• **WHAT YOU WILL DO**: In the listing below, find each line that holds the string "bottle" and copy it.

• **PROVIDED INFORMATION**:
----------
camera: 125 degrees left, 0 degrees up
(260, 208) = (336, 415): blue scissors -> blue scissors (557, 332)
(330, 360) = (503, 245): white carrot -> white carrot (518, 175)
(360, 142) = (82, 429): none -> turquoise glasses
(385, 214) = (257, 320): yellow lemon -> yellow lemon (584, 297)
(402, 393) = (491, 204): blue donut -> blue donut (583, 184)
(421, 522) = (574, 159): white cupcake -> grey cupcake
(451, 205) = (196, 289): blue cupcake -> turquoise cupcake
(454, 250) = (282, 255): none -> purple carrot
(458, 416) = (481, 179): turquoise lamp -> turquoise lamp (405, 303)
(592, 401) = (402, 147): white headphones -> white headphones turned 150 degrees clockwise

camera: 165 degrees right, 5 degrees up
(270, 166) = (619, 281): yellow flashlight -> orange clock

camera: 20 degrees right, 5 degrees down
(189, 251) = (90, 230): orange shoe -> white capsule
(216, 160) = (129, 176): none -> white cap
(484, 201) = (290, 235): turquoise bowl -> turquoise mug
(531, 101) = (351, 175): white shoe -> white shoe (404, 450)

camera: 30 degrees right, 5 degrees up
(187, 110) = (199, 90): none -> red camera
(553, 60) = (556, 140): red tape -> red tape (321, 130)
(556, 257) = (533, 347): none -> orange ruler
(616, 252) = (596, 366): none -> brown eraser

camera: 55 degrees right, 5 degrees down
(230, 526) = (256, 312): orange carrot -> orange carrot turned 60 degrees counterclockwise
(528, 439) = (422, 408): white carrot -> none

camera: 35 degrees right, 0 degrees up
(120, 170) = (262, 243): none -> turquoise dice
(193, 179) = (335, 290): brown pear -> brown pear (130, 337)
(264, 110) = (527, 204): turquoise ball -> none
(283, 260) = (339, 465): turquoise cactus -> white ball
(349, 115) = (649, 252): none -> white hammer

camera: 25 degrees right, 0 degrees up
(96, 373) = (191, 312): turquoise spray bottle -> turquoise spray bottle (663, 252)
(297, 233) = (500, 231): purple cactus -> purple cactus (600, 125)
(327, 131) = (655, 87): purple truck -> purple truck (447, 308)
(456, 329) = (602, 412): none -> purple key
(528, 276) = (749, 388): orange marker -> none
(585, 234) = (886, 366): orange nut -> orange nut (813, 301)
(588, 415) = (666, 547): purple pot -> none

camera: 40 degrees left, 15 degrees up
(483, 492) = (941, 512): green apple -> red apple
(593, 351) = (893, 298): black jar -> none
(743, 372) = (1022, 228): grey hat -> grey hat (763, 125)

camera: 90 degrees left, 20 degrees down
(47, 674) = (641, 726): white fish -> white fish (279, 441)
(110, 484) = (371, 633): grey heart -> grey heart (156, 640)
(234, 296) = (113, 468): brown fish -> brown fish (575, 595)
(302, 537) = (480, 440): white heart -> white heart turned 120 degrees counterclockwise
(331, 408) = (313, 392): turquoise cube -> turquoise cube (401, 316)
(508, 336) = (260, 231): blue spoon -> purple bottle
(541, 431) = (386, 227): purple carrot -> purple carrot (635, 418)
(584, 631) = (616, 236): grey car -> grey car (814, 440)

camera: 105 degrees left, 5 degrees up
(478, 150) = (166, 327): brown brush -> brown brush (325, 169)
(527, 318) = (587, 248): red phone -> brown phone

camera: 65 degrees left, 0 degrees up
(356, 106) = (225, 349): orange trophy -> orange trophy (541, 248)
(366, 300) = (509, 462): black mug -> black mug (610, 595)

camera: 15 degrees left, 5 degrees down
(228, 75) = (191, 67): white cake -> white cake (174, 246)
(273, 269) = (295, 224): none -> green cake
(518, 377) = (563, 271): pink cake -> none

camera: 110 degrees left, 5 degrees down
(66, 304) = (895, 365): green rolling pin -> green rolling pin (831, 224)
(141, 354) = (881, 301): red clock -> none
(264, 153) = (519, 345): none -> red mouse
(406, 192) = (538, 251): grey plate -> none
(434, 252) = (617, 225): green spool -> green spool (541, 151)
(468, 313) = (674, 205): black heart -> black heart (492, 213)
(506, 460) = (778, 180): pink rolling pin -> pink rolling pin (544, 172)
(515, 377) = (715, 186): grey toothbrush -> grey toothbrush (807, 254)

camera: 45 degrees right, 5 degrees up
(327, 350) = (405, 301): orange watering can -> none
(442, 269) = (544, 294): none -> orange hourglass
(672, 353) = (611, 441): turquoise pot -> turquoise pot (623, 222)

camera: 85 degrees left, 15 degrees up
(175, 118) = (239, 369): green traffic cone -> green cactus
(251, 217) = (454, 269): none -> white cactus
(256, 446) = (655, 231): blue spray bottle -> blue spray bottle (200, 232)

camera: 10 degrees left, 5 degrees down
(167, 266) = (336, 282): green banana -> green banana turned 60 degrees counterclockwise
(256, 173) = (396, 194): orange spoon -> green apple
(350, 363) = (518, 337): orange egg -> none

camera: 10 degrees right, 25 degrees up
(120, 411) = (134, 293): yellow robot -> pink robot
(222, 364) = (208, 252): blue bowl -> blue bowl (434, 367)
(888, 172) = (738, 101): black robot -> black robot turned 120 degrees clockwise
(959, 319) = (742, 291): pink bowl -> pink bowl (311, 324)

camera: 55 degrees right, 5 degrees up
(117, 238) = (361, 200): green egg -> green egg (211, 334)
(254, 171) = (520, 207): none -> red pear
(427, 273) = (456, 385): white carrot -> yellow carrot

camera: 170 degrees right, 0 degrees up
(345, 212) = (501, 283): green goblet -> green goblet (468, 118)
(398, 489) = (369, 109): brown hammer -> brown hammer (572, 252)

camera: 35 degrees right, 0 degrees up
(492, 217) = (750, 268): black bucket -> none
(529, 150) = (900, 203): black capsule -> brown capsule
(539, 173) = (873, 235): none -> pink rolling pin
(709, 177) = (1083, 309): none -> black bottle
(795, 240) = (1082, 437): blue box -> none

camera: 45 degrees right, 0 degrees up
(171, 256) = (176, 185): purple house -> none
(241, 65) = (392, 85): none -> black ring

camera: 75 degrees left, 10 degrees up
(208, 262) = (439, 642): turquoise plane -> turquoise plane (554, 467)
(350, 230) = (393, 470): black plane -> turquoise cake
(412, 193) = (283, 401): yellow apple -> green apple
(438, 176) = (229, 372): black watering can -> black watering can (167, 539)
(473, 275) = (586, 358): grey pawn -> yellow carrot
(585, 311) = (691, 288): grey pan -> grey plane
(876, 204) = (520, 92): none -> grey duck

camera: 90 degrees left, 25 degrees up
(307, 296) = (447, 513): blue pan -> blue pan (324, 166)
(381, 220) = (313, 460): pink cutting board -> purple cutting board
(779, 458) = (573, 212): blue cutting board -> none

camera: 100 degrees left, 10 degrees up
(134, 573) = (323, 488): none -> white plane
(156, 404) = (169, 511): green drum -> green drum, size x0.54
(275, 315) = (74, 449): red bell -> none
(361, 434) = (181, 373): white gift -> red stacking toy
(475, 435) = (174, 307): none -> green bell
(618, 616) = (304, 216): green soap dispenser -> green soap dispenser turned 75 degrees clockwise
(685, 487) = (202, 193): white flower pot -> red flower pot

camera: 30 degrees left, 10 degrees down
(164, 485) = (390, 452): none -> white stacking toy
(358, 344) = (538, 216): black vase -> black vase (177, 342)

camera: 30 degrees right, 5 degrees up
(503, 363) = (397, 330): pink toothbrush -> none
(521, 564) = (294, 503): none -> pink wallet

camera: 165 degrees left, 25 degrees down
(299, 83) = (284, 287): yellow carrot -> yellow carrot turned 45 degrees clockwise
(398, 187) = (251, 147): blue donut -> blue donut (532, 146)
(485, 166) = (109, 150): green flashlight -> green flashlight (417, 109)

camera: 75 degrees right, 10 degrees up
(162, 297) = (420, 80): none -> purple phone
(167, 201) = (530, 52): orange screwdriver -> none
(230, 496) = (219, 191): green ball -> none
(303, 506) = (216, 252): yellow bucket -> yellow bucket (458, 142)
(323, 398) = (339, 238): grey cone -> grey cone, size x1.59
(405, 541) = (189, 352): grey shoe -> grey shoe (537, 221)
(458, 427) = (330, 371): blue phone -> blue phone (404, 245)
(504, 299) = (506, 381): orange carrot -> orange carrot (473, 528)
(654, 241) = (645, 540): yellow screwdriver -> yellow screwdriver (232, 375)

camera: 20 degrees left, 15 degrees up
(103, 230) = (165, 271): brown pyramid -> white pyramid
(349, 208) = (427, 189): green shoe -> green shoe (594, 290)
----------
• **EXERCISE ANSWER**:
(96, 373) = (191, 312): turquoise spray bottle -> turquoise spray bottle (663, 252)
(508, 336) = (260, 231): blue spoon -> purple bottle
(256, 446) = (655, 231): blue spray bottle -> blue spray bottle (200, 232)
(709, 177) = (1083, 309): none -> black bottle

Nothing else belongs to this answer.